--- Job ---
Repeat the entire listing exactly as written.

--- Stored data ---
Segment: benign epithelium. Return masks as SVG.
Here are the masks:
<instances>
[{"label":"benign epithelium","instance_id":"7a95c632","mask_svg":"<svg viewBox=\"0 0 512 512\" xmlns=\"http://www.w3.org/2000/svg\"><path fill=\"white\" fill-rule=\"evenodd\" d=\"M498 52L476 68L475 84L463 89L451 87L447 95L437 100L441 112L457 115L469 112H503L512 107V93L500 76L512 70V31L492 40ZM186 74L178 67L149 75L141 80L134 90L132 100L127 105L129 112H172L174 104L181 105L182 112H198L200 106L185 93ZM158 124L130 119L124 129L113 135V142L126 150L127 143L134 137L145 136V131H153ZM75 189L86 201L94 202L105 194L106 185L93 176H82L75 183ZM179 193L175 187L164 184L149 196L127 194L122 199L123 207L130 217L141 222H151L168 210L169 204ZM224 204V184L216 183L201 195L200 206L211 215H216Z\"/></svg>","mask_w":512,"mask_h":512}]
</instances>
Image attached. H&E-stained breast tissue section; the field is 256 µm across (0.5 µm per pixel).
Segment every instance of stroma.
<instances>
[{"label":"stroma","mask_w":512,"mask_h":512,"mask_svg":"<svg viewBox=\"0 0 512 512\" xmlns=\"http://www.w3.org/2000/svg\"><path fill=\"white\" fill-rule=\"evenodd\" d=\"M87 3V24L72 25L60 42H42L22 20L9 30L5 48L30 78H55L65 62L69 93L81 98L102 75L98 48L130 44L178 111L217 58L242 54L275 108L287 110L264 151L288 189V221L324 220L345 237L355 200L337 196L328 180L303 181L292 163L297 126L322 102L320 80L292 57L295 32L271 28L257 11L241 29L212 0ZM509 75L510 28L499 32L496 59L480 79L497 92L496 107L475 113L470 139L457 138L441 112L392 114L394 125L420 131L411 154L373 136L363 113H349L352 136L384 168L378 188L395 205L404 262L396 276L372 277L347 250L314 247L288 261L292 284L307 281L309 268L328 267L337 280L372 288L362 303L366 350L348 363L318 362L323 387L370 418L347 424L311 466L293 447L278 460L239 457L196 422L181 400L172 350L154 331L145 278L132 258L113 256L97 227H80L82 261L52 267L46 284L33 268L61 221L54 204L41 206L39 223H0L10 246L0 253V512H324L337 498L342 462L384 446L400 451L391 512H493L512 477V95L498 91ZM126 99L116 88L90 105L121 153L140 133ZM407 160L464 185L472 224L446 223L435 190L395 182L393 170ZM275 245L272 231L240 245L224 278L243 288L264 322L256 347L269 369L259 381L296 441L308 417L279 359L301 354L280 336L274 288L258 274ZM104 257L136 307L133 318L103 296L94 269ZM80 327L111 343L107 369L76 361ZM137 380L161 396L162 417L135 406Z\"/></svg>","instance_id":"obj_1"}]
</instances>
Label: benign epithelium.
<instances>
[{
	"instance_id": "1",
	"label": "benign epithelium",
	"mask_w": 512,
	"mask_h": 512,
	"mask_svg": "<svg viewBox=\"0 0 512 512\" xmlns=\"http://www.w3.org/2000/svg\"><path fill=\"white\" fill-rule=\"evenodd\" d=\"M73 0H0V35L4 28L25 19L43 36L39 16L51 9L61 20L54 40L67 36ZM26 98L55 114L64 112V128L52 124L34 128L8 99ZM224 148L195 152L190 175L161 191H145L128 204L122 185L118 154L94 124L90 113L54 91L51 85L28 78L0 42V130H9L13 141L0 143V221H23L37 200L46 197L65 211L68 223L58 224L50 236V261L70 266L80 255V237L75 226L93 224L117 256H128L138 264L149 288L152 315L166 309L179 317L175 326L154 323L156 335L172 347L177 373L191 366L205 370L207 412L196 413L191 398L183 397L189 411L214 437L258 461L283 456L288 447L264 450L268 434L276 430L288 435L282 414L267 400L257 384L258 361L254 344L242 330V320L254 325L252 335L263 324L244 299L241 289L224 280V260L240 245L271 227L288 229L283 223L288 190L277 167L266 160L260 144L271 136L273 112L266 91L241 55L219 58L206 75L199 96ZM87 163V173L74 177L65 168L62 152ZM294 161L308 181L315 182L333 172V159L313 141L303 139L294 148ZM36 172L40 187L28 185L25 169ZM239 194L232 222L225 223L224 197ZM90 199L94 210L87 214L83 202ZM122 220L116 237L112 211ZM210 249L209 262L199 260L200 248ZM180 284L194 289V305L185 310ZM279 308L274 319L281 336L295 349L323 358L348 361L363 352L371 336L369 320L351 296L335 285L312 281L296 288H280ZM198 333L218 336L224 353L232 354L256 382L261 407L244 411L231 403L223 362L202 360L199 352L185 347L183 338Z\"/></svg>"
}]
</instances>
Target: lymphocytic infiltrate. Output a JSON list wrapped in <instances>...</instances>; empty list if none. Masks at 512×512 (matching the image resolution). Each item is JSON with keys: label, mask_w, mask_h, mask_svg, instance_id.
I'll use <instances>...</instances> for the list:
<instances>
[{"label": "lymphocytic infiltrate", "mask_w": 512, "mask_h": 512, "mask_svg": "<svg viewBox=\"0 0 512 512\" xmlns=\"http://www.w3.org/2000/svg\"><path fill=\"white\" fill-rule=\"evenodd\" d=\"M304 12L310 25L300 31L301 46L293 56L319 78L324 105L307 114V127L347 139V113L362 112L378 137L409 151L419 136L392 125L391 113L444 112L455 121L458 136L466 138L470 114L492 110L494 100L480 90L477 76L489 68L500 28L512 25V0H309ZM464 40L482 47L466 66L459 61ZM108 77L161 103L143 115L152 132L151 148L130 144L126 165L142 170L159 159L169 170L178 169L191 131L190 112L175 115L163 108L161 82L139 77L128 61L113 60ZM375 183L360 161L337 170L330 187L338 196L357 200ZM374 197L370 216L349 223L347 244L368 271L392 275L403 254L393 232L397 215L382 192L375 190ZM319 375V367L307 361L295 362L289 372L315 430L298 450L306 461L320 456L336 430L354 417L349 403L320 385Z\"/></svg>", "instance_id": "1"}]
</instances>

--- Expected answer ---
Segment: benign epithelium. Return masks as SVG.
Here are the masks:
<instances>
[{"label":"benign epithelium","instance_id":"7a95c632","mask_svg":"<svg viewBox=\"0 0 512 512\" xmlns=\"http://www.w3.org/2000/svg\"><path fill=\"white\" fill-rule=\"evenodd\" d=\"M498 52L476 68L475 84L463 89L451 87L447 95L437 100L441 112L457 115L469 112H503L512 107V93L500 76L512 70V31L492 40ZM186 74L178 67L149 75L141 80L134 90L132 100L127 105L129 112H172L174 104L181 105L182 112H198L200 106L185 93ZM158 124L130 119L124 129L113 135V142L126 150L127 143L134 137L145 136V131H153ZM75 189L86 201L94 202L105 194L106 185L93 176H82L75 183ZM179 193L175 187L164 184L149 196L127 194L122 199L123 207L130 217L141 222H151L168 210L169 204ZM224 204V184L216 183L201 195L200 206L211 215H216Z\"/></svg>","mask_w":512,"mask_h":512}]
</instances>
Image attached. H&E-stained breast tissue section; the field is 256 µm across (0.5 µm per pixel).
Segment every instance of stroma.
<instances>
[{"label":"stroma","mask_w":512,"mask_h":512,"mask_svg":"<svg viewBox=\"0 0 512 512\" xmlns=\"http://www.w3.org/2000/svg\"><path fill=\"white\" fill-rule=\"evenodd\" d=\"M87 3V24L72 25L60 42H42L22 20L9 30L5 48L30 78H55L65 62L69 93L81 98L102 75L98 48L130 44L178 111L217 58L242 54L275 108L287 110L264 151L288 189V221L324 220L345 237L355 200L337 196L328 180L303 181L292 163L297 126L322 102L320 80L292 57L295 32L271 28L257 11L241 29L212 0ZM509 75L510 28L499 32L496 59L480 79L497 92L496 107L475 113L470 139L457 138L441 112L392 114L394 125L420 131L411 154L373 136L363 113H349L352 136L384 168L378 188L395 205L404 262L396 276L372 277L347 250L314 247L288 261L292 284L307 281L309 268L328 267L337 280L372 288L362 303L366 350L348 363L318 362L323 387L370 418L347 424L311 466L293 447L278 460L239 457L196 422L181 400L172 350L154 331L145 278L132 258L113 256L97 227H80L82 261L52 267L46 284L33 268L61 221L54 204L41 206L39 223H0L10 246L0 253V512H324L337 498L342 462L384 446L400 451L391 512H493L512 477V95L498 91ZM126 99L116 88L90 105L121 153L140 133ZM407 160L464 185L472 224L446 223L435 190L395 182L393 170ZM275 245L272 231L240 245L224 278L243 288L264 322L256 347L269 369L259 381L296 441L308 417L279 359L301 354L280 336L274 288L258 274ZM104 257L136 307L133 318L103 296L94 269ZM80 327L111 343L107 369L76 361ZM137 380L161 396L162 417L135 406Z\"/></svg>","instance_id":"obj_1"}]
</instances>
Label: benign epithelium.
<instances>
[{
	"instance_id": "1",
	"label": "benign epithelium",
	"mask_w": 512,
	"mask_h": 512,
	"mask_svg": "<svg viewBox=\"0 0 512 512\" xmlns=\"http://www.w3.org/2000/svg\"><path fill=\"white\" fill-rule=\"evenodd\" d=\"M73 0H0V35L4 28L25 19L43 36L39 16L51 9L61 20L54 40L67 36ZM26 98L55 114L64 112V128L52 124L34 128L8 99ZM224 148L195 152L190 175L161 191H145L128 204L122 185L118 154L94 124L90 113L54 91L51 85L28 78L0 42V130H9L13 141L0 143V221H23L37 200L46 197L65 211L68 223L58 224L50 236V261L70 266L80 255V237L75 226L93 224L117 256H128L138 264L149 288L152 315L166 309L179 317L175 326L154 323L156 335L172 347L177 373L191 366L205 370L207 412L196 413L191 398L183 397L189 411L214 437L258 461L283 456L288 447L264 450L268 434L276 430L288 435L282 414L267 400L257 384L258 361L254 344L242 330V320L254 325L252 335L263 324L244 299L241 289L224 280V260L240 245L271 227L288 229L283 223L288 190L277 167L266 160L260 144L271 136L273 112L266 91L241 55L219 58L206 75L199 96ZM87 163V173L74 177L65 168L62 152ZM294 161L308 181L315 182L333 172V159L313 141L303 139L294 148ZM36 172L40 187L28 185L25 169ZM239 194L232 222L225 223L224 197ZM90 199L94 210L87 214L83 202ZM122 220L116 237L112 211ZM210 249L209 262L199 260L200 248ZM180 284L194 289V305L185 310ZM279 308L274 319L281 336L295 349L323 358L348 361L363 352L371 336L369 320L351 296L335 285L312 281L296 288H280ZM198 333L218 336L224 353L232 354L256 382L261 407L244 411L231 403L223 362L202 360L199 352L185 347L183 338Z\"/></svg>"
}]
</instances>
Target: lymphocytic infiltrate. Output a JSON list wrapped in <instances>...</instances>; empty list if none. Masks at 512×512 (matching the image resolution). Each item is JSON with keys: label, mask_w, mask_h, mask_svg, instance_id.
I'll use <instances>...</instances> for the list:
<instances>
[{"label": "lymphocytic infiltrate", "mask_w": 512, "mask_h": 512, "mask_svg": "<svg viewBox=\"0 0 512 512\" xmlns=\"http://www.w3.org/2000/svg\"><path fill=\"white\" fill-rule=\"evenodd\" d=\"M304 12L310 25L300 31L301 46L293 56L319 78L324 105L307 114V127L347 139V113L362 112L378 137L409 151L419 136L392 125L391 113L444 112L455 121L458 136L466 138L470 114L492 110L494 100L480 90L477 76L489 68L500 28L512 25V0H309ZM464 40L482 47L466 66L459 61ZM108 77L161 103L143 115L152 132L151 148L130 144L126 165L142 170L159 159L169 170L178 169L191 131L190 112L175 115L163 108L161 82L139 77L128 61L113 60ZM375 183L360 161L337 170L330 187L338 196L357 200ZM374 197L370 216L349 223L347 244L368 271L392 275L403 254L393 232L397 215L382 192L375 190ZM319 375V367L307 361L295 362L289 372L315 430L298 450L306 461L320 456L336 430L354 417L349 403L320 385Z\"/></svg>", "instance_id": "1"}]
</instances>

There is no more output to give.